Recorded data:
-------------------------

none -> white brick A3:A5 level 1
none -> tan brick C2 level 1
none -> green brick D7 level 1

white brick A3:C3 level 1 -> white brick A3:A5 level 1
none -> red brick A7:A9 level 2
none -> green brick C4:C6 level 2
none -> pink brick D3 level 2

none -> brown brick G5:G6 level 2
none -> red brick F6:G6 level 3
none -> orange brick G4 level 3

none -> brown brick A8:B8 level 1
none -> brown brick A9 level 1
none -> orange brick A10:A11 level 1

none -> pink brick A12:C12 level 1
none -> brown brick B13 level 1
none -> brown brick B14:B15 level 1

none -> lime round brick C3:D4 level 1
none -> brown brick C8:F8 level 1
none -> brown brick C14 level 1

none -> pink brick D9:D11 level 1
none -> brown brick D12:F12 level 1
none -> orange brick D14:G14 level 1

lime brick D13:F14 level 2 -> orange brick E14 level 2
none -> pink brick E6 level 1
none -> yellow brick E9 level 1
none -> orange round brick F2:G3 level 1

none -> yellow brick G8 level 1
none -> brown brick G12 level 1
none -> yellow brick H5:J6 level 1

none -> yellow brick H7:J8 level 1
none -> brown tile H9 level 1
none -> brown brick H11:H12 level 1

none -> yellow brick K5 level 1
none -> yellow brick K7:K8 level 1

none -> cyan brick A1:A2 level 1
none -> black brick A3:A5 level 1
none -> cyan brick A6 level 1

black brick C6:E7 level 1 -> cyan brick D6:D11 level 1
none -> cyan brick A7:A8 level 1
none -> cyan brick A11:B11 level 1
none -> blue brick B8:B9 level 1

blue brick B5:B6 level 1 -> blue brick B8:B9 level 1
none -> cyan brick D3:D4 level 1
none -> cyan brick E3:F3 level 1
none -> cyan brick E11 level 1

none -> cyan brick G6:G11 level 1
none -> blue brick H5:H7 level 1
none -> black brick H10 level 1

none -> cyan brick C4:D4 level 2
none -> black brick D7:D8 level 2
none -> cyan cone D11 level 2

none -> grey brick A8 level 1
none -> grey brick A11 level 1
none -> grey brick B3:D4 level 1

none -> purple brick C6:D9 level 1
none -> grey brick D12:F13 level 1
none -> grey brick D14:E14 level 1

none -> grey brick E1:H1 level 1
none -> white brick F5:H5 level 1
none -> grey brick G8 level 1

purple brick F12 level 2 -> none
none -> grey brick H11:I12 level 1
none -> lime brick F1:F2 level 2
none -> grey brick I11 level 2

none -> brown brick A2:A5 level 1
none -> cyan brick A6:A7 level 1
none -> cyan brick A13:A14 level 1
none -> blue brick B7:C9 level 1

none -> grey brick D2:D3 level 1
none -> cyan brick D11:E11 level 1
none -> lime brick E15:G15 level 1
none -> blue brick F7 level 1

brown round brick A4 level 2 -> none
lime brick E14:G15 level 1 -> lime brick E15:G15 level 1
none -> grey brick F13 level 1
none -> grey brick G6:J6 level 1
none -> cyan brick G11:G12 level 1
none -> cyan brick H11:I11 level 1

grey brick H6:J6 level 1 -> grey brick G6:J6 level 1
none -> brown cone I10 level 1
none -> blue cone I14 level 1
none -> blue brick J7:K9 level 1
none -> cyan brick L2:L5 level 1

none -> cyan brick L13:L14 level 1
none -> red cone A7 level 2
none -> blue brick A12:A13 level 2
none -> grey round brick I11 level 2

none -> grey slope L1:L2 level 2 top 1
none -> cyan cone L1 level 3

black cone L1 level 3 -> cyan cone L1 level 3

-------------------------

Task description:
Every record should be given again exactly.

Result below:
none -> white brick A3:A5 level 1
none -> tan brick C2 level 1
none -> green brick D7 level 1

white brick A3:C3 level 1 -> white brick A3:A5 level 1
none -> red brick A7:A9 level 2
none -> green brick C4:C6 level 2
none -> pink brick D3 level 2

none -> brown brick G5:G6 level 2
none -> red brick F6:G6 level 3
none -> orange brick G4 level 3

none -> brown brick A8:B8 level 1
none -> brown brick A9 level 1
none -> orange brick A10:A11 level 1

none -> pink brick A12:C12 level 1
none -> brown brick B13 level 1
none -> brown brick B14:B15 level 1

none -> lime round brick C3:D4 level 1
none -> brown brick C8:F8 level 1
none -> brown brick C14 level 1

none -> pink brick D9:D11 level 1
none -> brown brick D12:F12 level 1
none -> orange brick D14:G14 level 1

lime brick D13:F14 level 2 -> orange brick E14 level 2
none -> pink brick E6 level 1
none -> yellow brick E9 level 1
none -> orange round brick F2:G3 level 1

none -> yellow brick G8 level 1
none -> brown brick G12 level 1
none -> yellow brick H5:J6 level 1

none -> yellow brick H7:J8 level 1
none -> brown tile H9 level 1
none -> brown brick H11:H12 level 1

none -> yellow brick K5 level 1
none -> yellow brick K7:K8 level 1

none -> cyan brick A1:A2 level 1
none -> black brick A3:A5 level 1
none -> cyan brick A6 level 1

black brick C6:E7 level 1 -> cyan brick D6:D11 level 1
none -> cyan brick A7:A8 level 1
none -> cyan brick A11:B11 level 1
none -> blue brick B8:B9 level 1

blue brick B5:B6 level 1 -> blue brick B8:B9 level 1
none -> cyan brick D3:D4 level 1
none -> cyan brick E3:F3 level 1
none -> cyan brick E11 level 1

none -> cyan brick G6:G11 level 1
none -> blue brick H5:H7 level 1
none -> black brick H10 level 1

none -> cyan brick C4:D4 level 2
none -> black brick D7:D8 level 2
none -> cyan cone D11 level 2

none -> grey brick A8 level 1
none -> grey brick A11 level 1
none -> grey brick B3:D4 level 1

none -> purple brick C6:D9 level 1
none -> grey brick D12:F13 level 1
none -> grey brick D14:E14 level 1

none -> grey brick E1:H1 level 1
none -> white brick F5:H5 level 1
none -> grey brick G8 level 1

purple brick F12 level 2 -> none
none -> grey brick H11:I12 level 1
none -> lime brick F1:F2 level 2
none -> grey brick I11 level 2

none -> brown brick A2:A5 level 1
none -> cyan brick A6:A7 level 1
none -> cyan brick A13:A14 level 1
none -> blue brick B7:C9 level 1

none -> grey brick D2:D3 level 1
none -> cyan brick D11:E11 level 1
none -> lime brick E15:G15 level 1
none -> blue brick F7 level 1

brown round brick A4 level 2 -> none
lime brick E14:G15 level 1 -> lime brick E15:G15 level 1
none -> grey brick F13 level 1
none -> grey brick G6:J6 level 1
none -> cyan brick G11:G12 level 1
none -> cyan brick H11:I11 level 1

grey brick H6:J6 level 1 -> grey brick G6:J6 level 1
none -> brown cone I10 level 1
none -> blue cone I14 level 1
none -> blue brick J7:K9 level 1
none -> cyan brick L2:L5 level 1

none -> cyan brick L13:L14 level 1
none -> red cone A7 level 2
none -> blue brick A12:A13 level 2
none -> grey round brick I11 level 2

none -> grey slope L1:L2 level 2 top 1
none -> cyan cone L1 level 3

black cone L1 level 3 -> cyan cone L1 level 3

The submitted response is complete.